• [What you have to do]:
Copy out exactly the stretch below, from the line with "(407, 256) = (715, 356): orange" through the line with "(405, 556) = (446, 286): none", both included; the pictures stay out.

Coordinate-based change listings
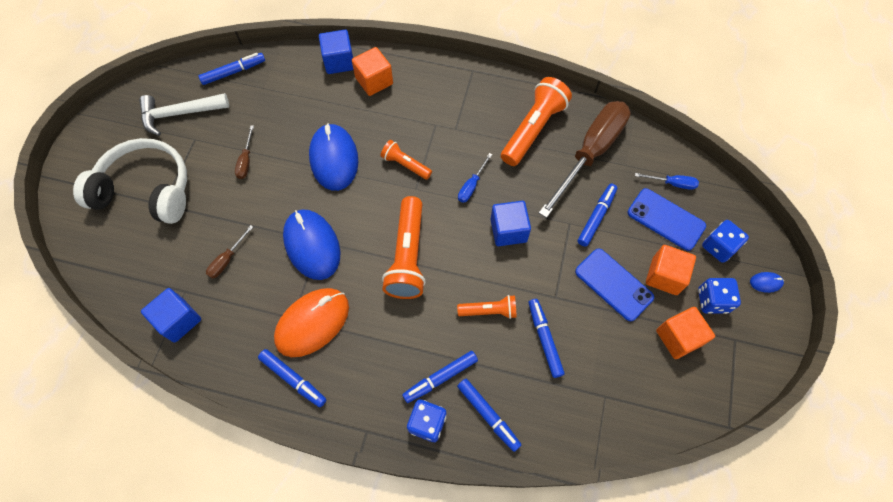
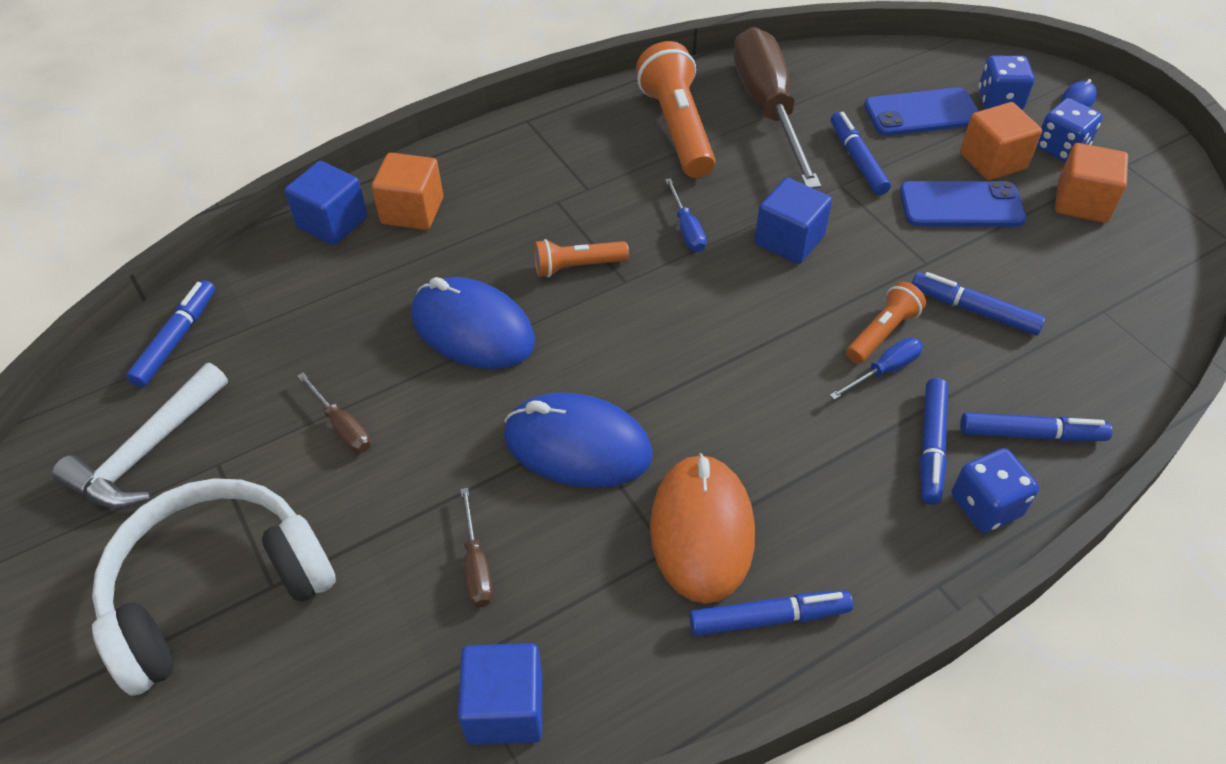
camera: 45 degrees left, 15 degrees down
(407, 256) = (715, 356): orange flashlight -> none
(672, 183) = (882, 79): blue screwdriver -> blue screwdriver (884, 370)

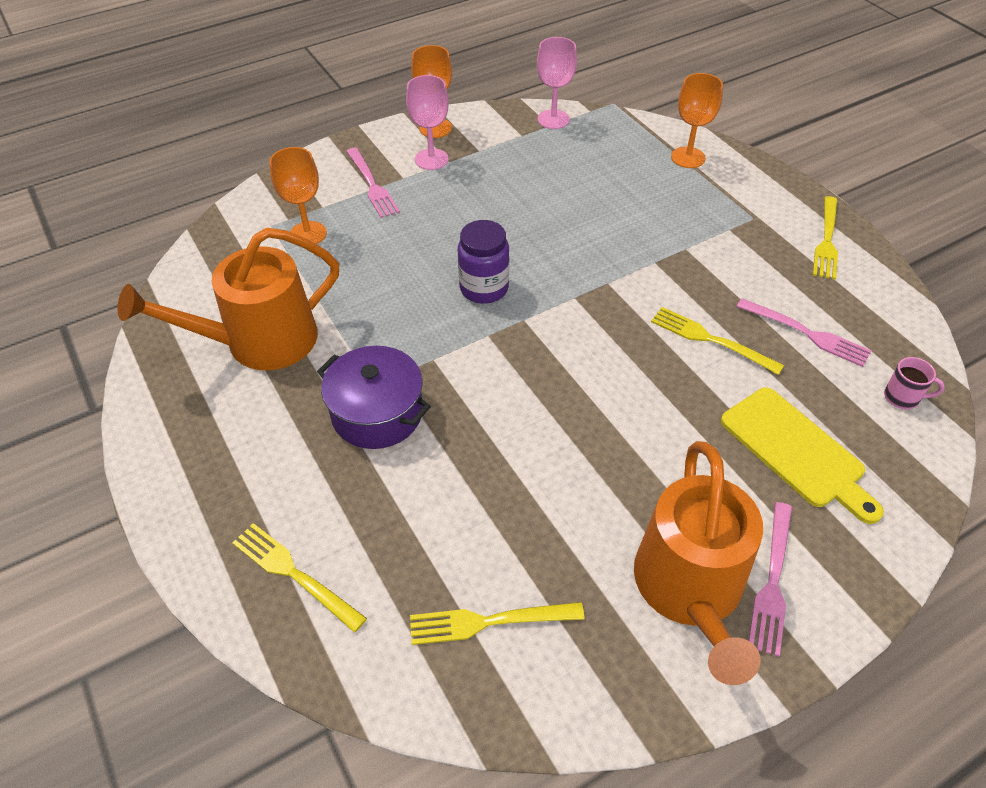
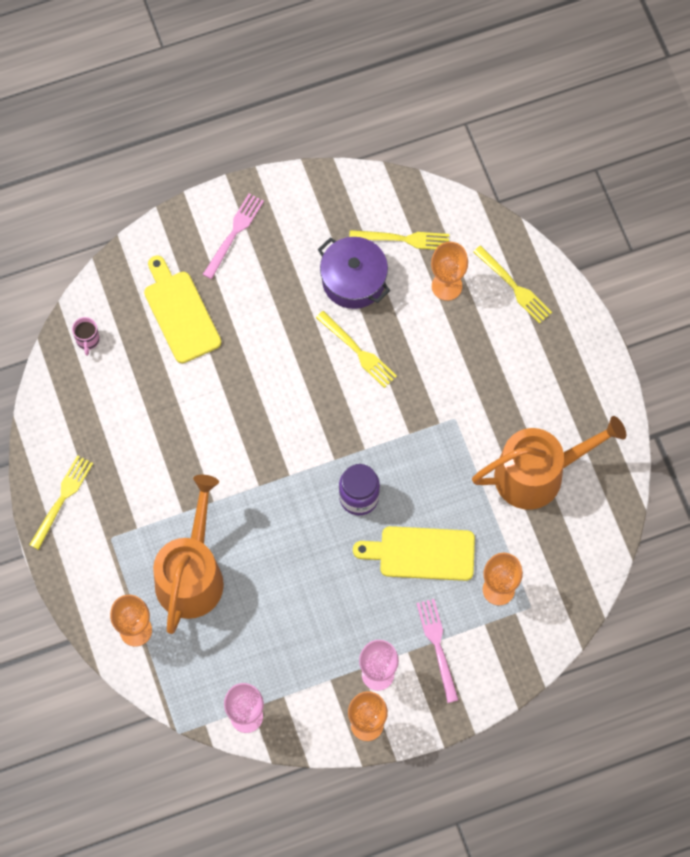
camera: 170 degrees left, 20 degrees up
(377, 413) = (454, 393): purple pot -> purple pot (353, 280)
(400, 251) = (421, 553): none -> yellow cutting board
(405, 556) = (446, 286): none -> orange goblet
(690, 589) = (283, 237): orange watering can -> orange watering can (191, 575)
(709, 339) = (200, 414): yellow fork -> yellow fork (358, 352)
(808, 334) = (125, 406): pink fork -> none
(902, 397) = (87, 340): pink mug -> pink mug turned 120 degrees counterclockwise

• [Task response]:
(407, 256) = (715, 356): orange flashlight -> none
(672, 183) = (882, 79): blue screwdriver -> blue screwdriver (884, 370)

camera: 170 degrees left, 20 degrees up
(377, 413) = (454, 393): purple pot -> purple pot (353, 280)
(400, 251) = (421, 553): none -> yellow cutting board
(405, 556) = (446, 286): none -> orange goblet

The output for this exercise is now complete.